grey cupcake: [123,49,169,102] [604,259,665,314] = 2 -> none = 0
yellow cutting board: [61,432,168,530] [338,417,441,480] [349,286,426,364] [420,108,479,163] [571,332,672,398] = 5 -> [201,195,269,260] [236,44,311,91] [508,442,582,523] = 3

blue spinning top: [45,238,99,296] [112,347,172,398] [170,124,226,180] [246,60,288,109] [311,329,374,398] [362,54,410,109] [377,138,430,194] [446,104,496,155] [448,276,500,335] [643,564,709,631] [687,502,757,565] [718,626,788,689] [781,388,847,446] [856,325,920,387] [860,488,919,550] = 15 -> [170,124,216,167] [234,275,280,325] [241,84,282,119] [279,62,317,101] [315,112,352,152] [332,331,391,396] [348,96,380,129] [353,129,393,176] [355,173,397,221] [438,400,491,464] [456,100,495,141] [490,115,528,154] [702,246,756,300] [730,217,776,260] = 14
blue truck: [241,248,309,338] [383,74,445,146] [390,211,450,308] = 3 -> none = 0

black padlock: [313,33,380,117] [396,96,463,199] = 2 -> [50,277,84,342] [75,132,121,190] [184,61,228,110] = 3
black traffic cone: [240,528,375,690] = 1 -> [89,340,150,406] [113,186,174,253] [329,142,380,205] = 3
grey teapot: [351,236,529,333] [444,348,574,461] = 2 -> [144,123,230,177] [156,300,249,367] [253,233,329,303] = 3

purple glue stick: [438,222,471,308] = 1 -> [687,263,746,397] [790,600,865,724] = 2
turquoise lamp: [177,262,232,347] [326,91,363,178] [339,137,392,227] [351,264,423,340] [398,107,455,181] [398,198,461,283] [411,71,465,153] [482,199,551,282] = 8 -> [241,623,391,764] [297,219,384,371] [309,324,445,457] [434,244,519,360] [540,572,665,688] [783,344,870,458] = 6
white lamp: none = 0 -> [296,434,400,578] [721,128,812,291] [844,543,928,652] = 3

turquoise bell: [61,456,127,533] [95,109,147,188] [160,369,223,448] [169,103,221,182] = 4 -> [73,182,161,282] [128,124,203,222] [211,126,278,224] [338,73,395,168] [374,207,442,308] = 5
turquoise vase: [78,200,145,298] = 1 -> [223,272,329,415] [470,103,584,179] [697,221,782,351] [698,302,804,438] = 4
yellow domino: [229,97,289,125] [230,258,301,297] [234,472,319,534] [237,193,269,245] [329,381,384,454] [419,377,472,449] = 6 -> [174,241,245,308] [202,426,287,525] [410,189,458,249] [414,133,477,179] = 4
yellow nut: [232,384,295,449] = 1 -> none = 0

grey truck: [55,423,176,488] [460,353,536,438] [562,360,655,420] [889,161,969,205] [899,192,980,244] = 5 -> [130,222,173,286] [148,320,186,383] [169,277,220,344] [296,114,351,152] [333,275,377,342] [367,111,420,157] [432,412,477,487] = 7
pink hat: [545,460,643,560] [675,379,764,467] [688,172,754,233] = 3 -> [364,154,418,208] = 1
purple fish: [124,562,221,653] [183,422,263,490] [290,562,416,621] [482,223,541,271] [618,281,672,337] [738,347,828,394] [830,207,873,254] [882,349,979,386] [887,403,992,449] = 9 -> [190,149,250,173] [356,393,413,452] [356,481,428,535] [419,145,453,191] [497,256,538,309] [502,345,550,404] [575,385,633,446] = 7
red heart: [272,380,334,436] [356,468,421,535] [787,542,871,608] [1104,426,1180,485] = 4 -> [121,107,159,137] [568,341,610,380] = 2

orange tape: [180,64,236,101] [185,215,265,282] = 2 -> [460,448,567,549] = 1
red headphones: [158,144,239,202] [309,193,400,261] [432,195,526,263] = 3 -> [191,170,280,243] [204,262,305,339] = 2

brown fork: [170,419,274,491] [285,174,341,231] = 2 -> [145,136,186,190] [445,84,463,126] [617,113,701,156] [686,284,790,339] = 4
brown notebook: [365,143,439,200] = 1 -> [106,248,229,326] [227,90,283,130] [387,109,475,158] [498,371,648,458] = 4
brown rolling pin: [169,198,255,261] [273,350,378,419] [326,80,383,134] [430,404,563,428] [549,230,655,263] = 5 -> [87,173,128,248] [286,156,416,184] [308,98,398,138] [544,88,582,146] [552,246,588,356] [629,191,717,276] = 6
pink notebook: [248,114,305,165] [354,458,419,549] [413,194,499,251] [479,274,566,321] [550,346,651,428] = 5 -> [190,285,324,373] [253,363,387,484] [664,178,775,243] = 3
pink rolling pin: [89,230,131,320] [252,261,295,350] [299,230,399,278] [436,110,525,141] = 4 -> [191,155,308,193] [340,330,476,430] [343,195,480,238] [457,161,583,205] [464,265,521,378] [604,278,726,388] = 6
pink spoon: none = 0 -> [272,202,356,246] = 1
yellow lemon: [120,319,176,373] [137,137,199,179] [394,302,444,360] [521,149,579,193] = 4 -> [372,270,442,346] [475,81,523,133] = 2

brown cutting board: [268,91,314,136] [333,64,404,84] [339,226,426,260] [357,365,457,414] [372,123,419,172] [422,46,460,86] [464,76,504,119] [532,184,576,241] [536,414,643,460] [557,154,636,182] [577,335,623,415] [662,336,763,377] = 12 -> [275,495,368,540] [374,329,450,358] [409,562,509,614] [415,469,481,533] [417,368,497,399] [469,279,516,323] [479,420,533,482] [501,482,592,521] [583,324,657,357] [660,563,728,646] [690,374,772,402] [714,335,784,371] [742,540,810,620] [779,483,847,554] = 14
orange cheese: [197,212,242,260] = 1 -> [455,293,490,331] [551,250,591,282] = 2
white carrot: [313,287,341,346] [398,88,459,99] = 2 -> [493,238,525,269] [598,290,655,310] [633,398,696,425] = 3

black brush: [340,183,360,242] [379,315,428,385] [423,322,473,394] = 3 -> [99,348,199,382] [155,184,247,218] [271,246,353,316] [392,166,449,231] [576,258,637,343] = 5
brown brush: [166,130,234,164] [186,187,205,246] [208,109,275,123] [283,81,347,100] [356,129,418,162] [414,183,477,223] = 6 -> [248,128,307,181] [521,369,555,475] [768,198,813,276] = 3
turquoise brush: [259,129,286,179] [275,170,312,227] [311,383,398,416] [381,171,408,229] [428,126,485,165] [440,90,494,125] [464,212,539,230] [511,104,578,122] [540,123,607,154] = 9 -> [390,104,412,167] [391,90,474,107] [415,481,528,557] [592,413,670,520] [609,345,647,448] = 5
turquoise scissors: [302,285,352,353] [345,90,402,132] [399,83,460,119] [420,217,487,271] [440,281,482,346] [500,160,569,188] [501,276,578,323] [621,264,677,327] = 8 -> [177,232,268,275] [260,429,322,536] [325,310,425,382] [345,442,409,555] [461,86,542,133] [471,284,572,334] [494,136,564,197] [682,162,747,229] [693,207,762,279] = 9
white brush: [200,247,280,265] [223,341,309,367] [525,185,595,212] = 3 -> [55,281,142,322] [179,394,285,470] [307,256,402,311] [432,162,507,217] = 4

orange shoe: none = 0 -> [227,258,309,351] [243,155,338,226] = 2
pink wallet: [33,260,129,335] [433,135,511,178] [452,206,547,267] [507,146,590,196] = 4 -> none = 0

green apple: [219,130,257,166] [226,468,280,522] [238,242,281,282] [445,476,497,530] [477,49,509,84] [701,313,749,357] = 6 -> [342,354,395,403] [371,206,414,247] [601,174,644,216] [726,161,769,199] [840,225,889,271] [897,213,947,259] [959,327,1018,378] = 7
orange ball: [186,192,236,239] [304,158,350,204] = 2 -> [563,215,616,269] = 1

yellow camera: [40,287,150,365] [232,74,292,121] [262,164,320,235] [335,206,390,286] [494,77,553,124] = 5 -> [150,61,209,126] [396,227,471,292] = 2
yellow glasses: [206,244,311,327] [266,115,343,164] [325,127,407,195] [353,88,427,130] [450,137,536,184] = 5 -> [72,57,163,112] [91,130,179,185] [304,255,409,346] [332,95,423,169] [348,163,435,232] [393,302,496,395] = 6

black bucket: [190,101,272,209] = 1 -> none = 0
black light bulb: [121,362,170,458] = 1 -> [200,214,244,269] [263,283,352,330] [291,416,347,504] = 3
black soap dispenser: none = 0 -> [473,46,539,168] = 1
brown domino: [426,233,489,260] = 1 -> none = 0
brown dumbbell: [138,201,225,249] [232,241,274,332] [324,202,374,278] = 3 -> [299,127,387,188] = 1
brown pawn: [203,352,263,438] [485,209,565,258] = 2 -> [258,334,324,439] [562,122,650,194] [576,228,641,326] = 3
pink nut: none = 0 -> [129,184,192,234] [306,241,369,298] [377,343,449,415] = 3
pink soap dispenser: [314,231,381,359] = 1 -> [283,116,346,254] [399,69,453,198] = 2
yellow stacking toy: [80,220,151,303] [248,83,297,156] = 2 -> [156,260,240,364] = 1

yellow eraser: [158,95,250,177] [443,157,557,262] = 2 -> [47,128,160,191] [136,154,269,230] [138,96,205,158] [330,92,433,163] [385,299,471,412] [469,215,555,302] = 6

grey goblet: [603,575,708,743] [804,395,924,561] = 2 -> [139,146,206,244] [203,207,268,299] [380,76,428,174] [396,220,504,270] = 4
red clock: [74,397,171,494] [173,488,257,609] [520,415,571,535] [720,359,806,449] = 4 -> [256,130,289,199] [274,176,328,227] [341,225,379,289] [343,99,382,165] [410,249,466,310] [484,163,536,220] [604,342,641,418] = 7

-- -- --

▸ What you will do
Beginning with the first line above, could you copy every line exactly, up to and including the one with "yellow cutting board: [61,432,168,530]"?

▸ Exercise response
grey cupcake: [123,49,169,102] [604,259,665,314] = 2 -> none = 0
yellow cutting board: [61,432,168,530] [338,417,441,480] [349,286,426,364] [420,108,479,163] [571,332,672,398] = 5 -> [201,195,269,260] [236,44,311,91] [508,442,582,523] = 3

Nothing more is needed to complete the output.